Please copy exactly the line that contains "U207 pin A2: +12V -> DGND" and every line after it through the end of the records, leaving the pictures out.

──────

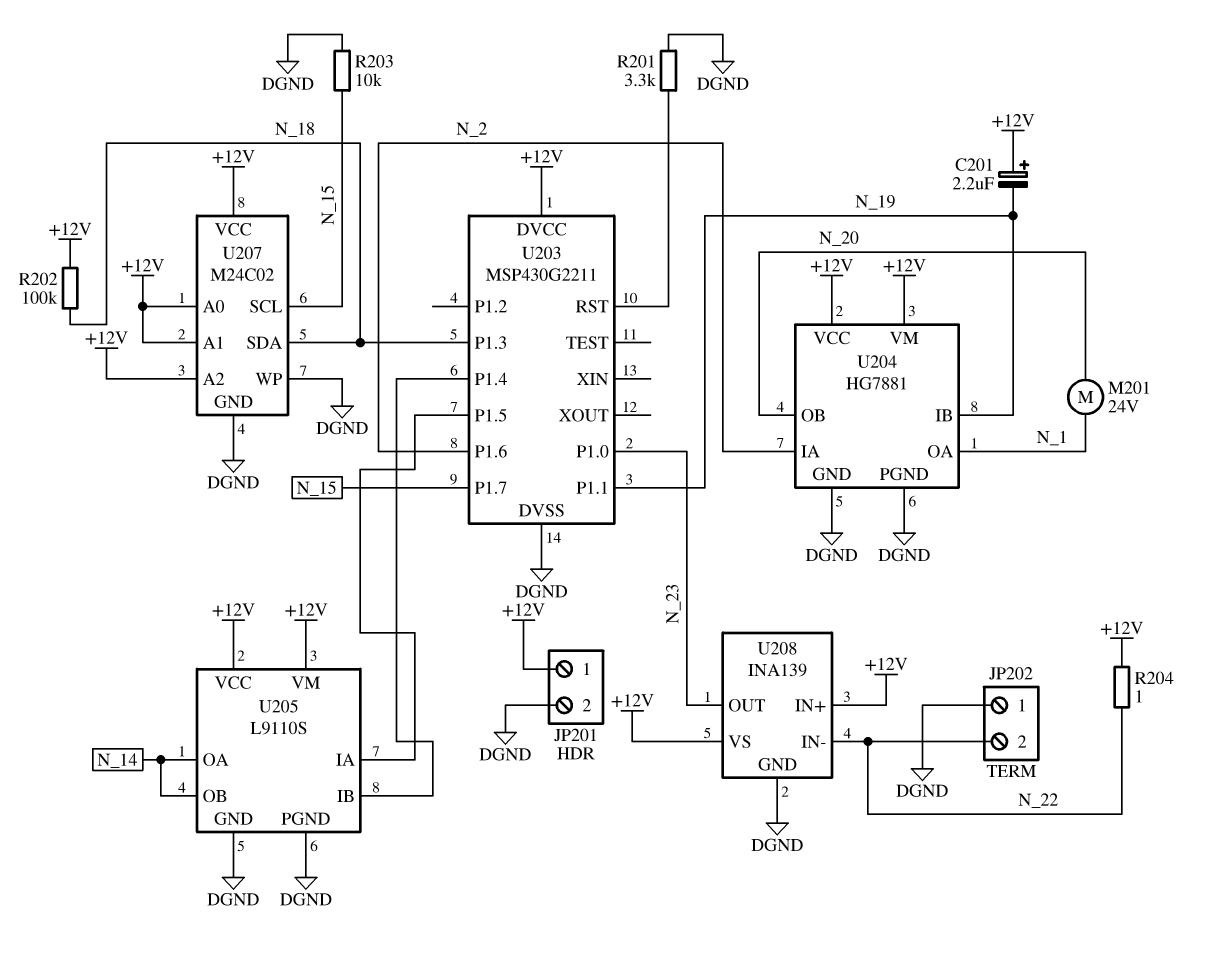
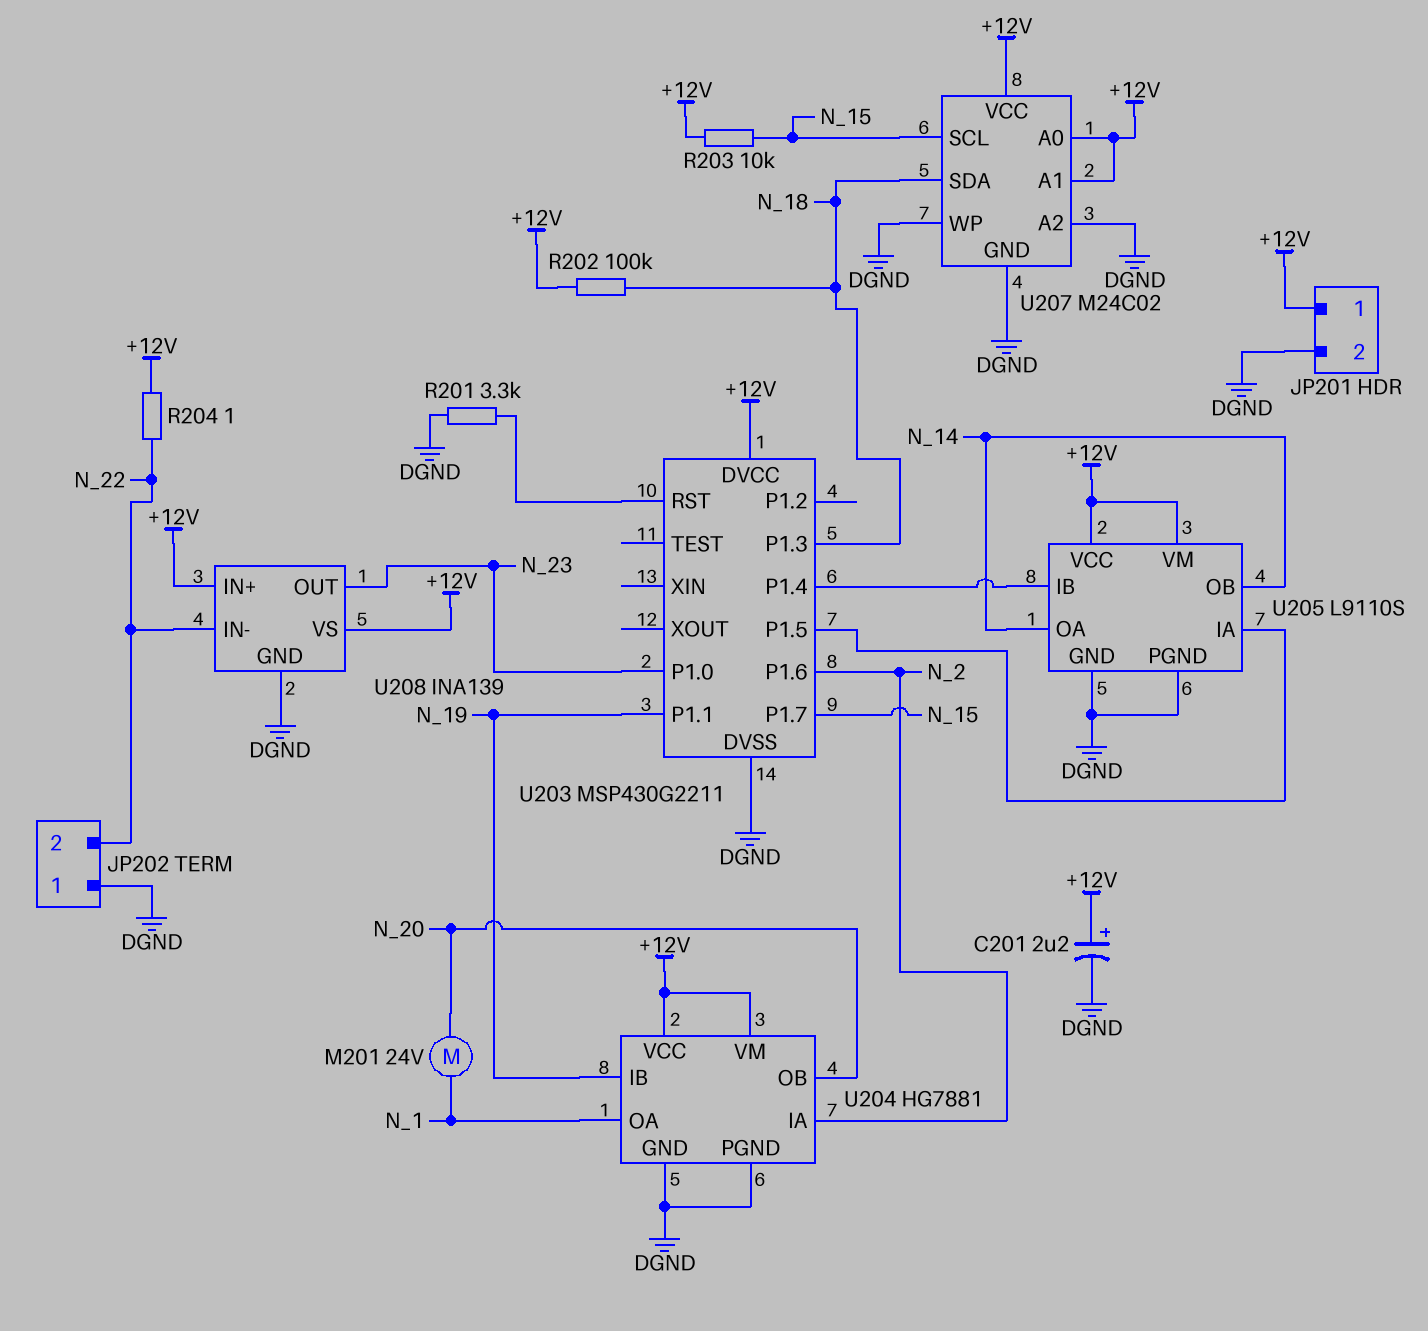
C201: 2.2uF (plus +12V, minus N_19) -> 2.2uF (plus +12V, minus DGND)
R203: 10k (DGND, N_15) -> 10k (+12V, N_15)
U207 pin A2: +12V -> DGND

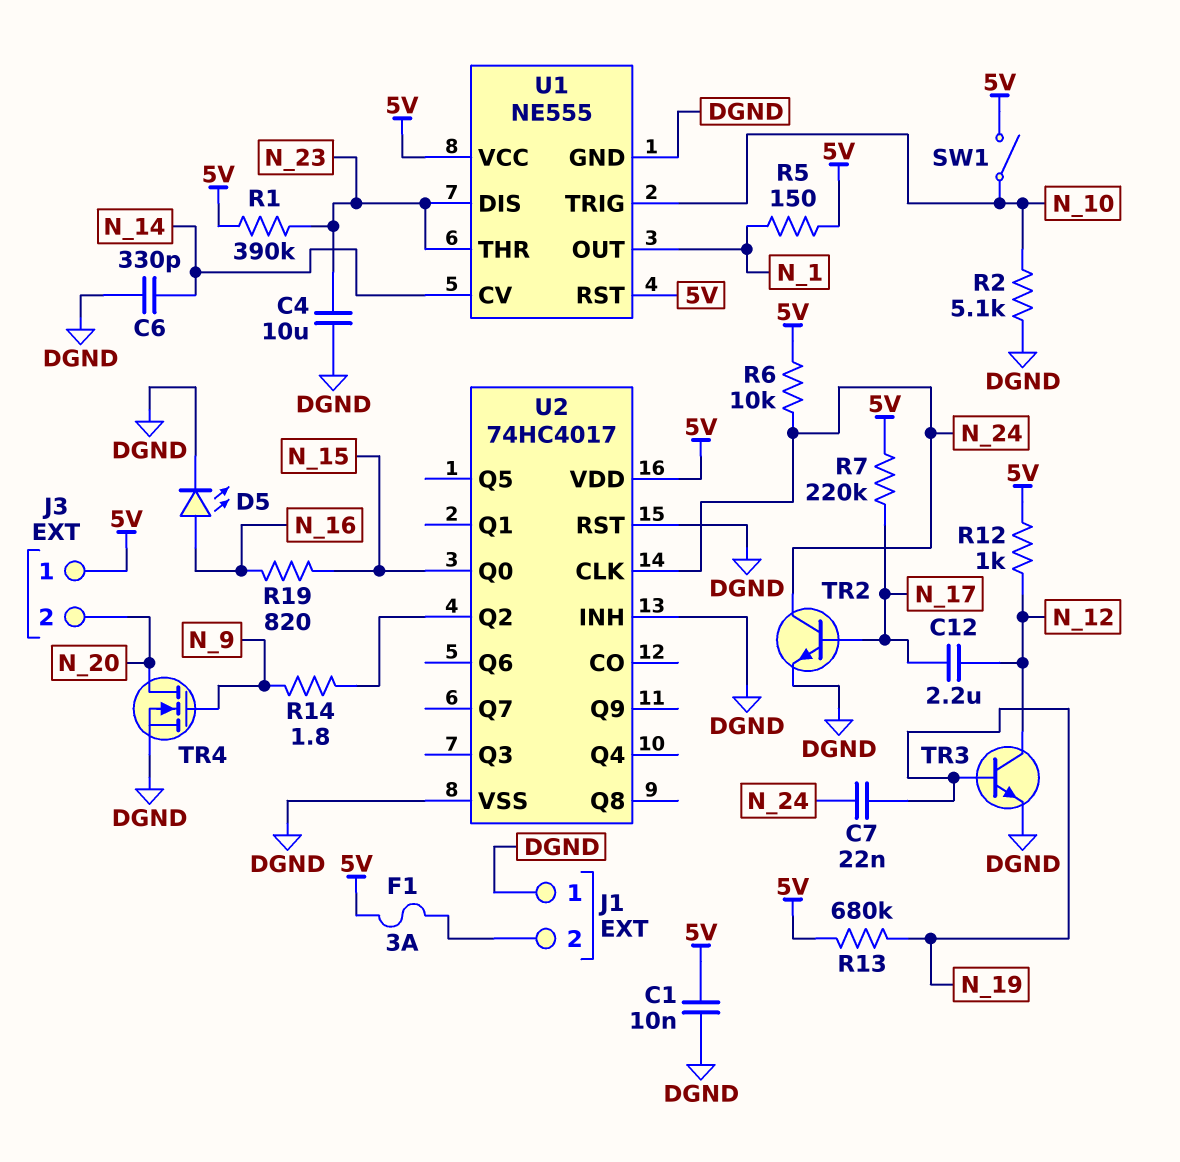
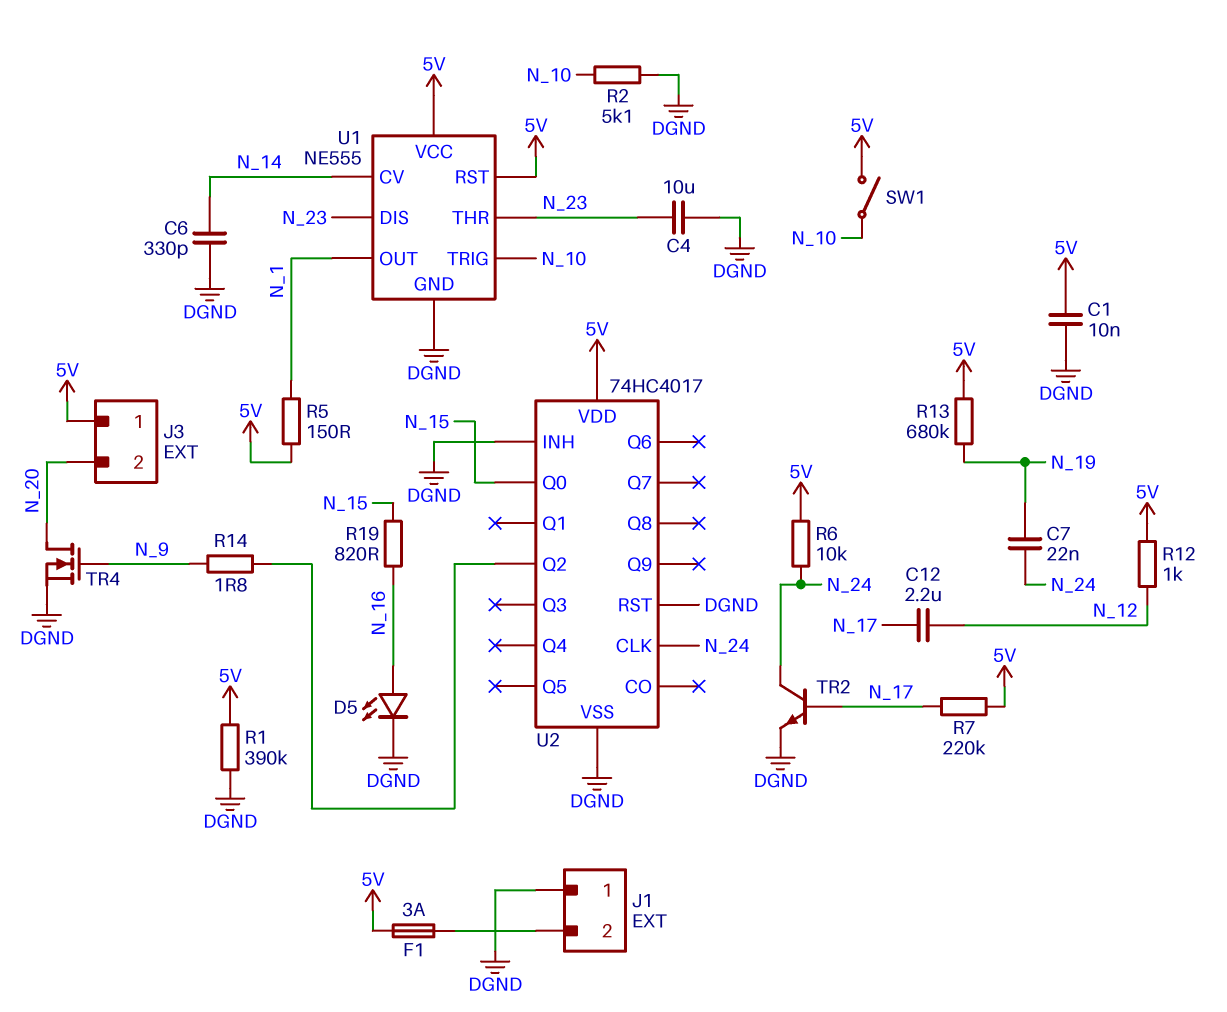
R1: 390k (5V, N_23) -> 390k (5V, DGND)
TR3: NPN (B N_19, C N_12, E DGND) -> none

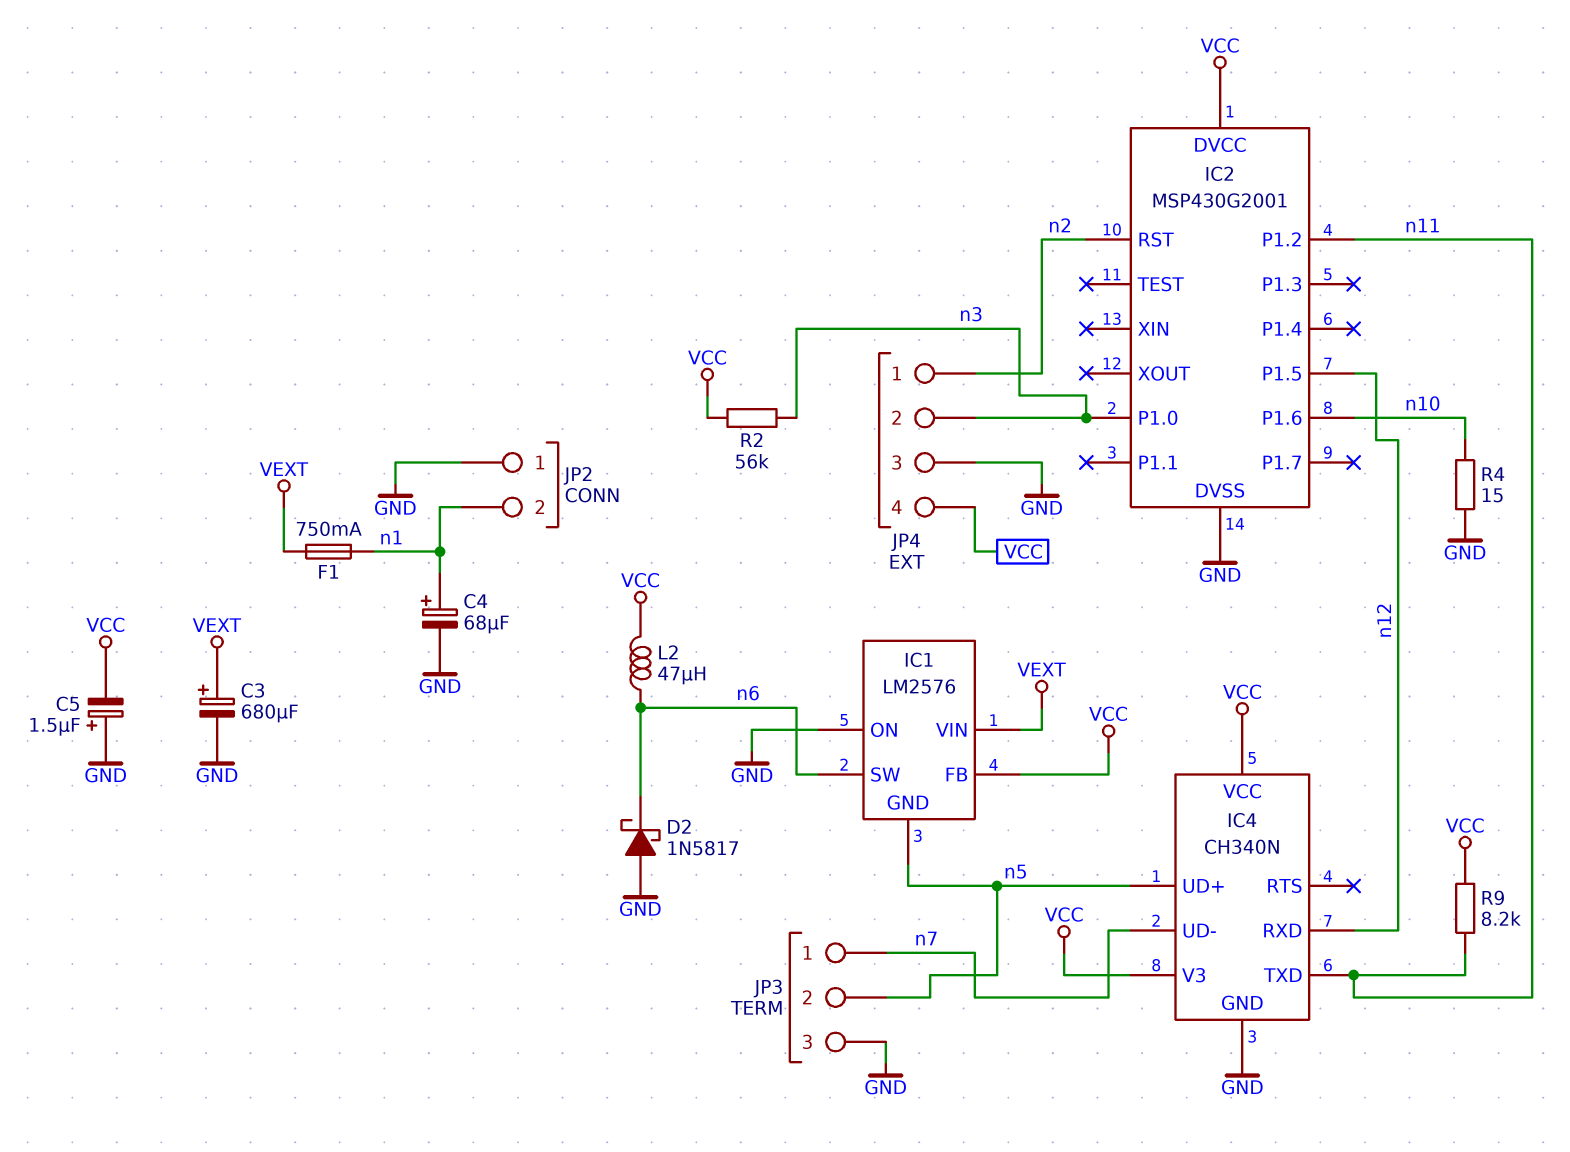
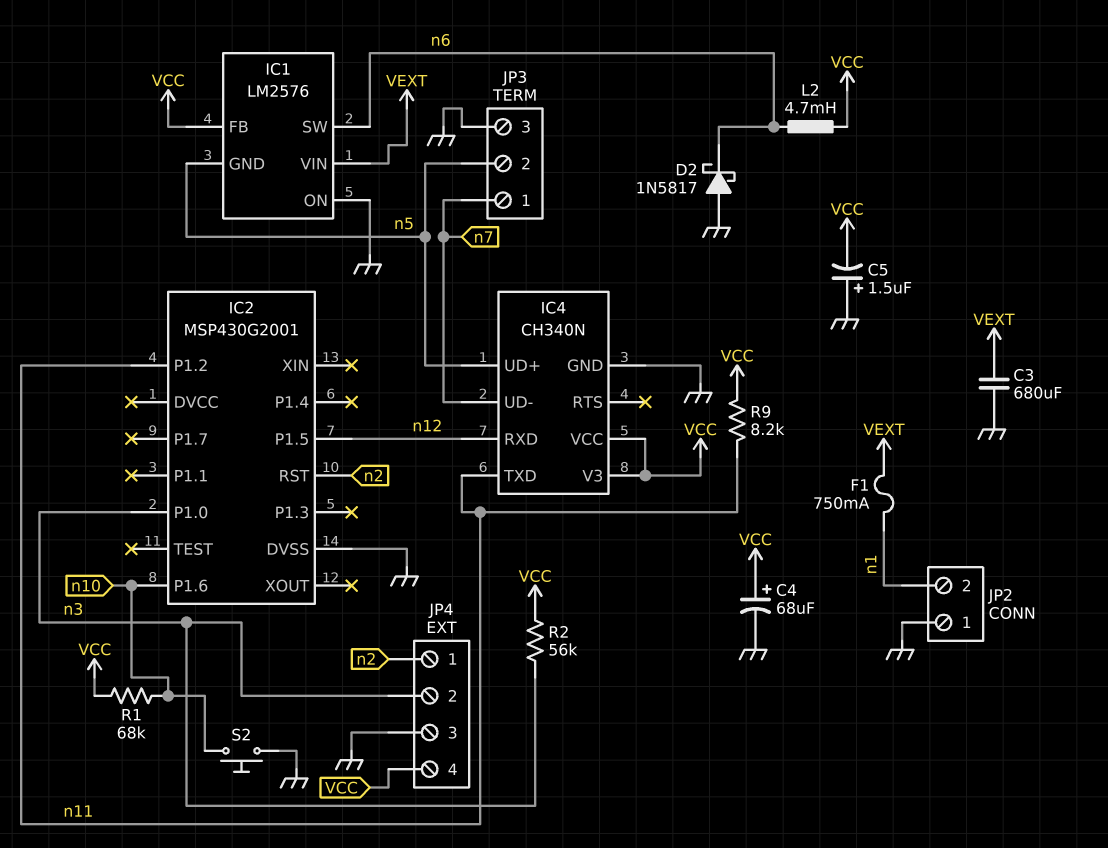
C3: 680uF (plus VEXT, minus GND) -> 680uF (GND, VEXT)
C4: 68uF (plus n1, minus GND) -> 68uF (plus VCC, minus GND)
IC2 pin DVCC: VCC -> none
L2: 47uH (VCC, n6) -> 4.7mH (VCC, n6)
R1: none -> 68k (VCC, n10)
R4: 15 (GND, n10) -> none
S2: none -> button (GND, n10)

──────

Solution to this problem =
U207 pin A2: +12V -> DGND

R1: 390k (5V, N_23) -> 390k (5V, DGND)
TR3: NPN (B N_19, C N_12, E DGND) -> none

C3: 680uF (plus VEXT, minus GND) -> 680uF (GND, VEXT)
C4: 68uF (plus n1, minus GND) -> 68uF (plus VCC, minus GND)
IC2 pin DVCC: VCC -> none
L2: 47uH (VCC, n6) -> 4.7mH (VCC, n6)
R1: none -> 68k (VCC, n10)
R4: 15 (GND, n10) -> none
S2: none -> button (GND, n10)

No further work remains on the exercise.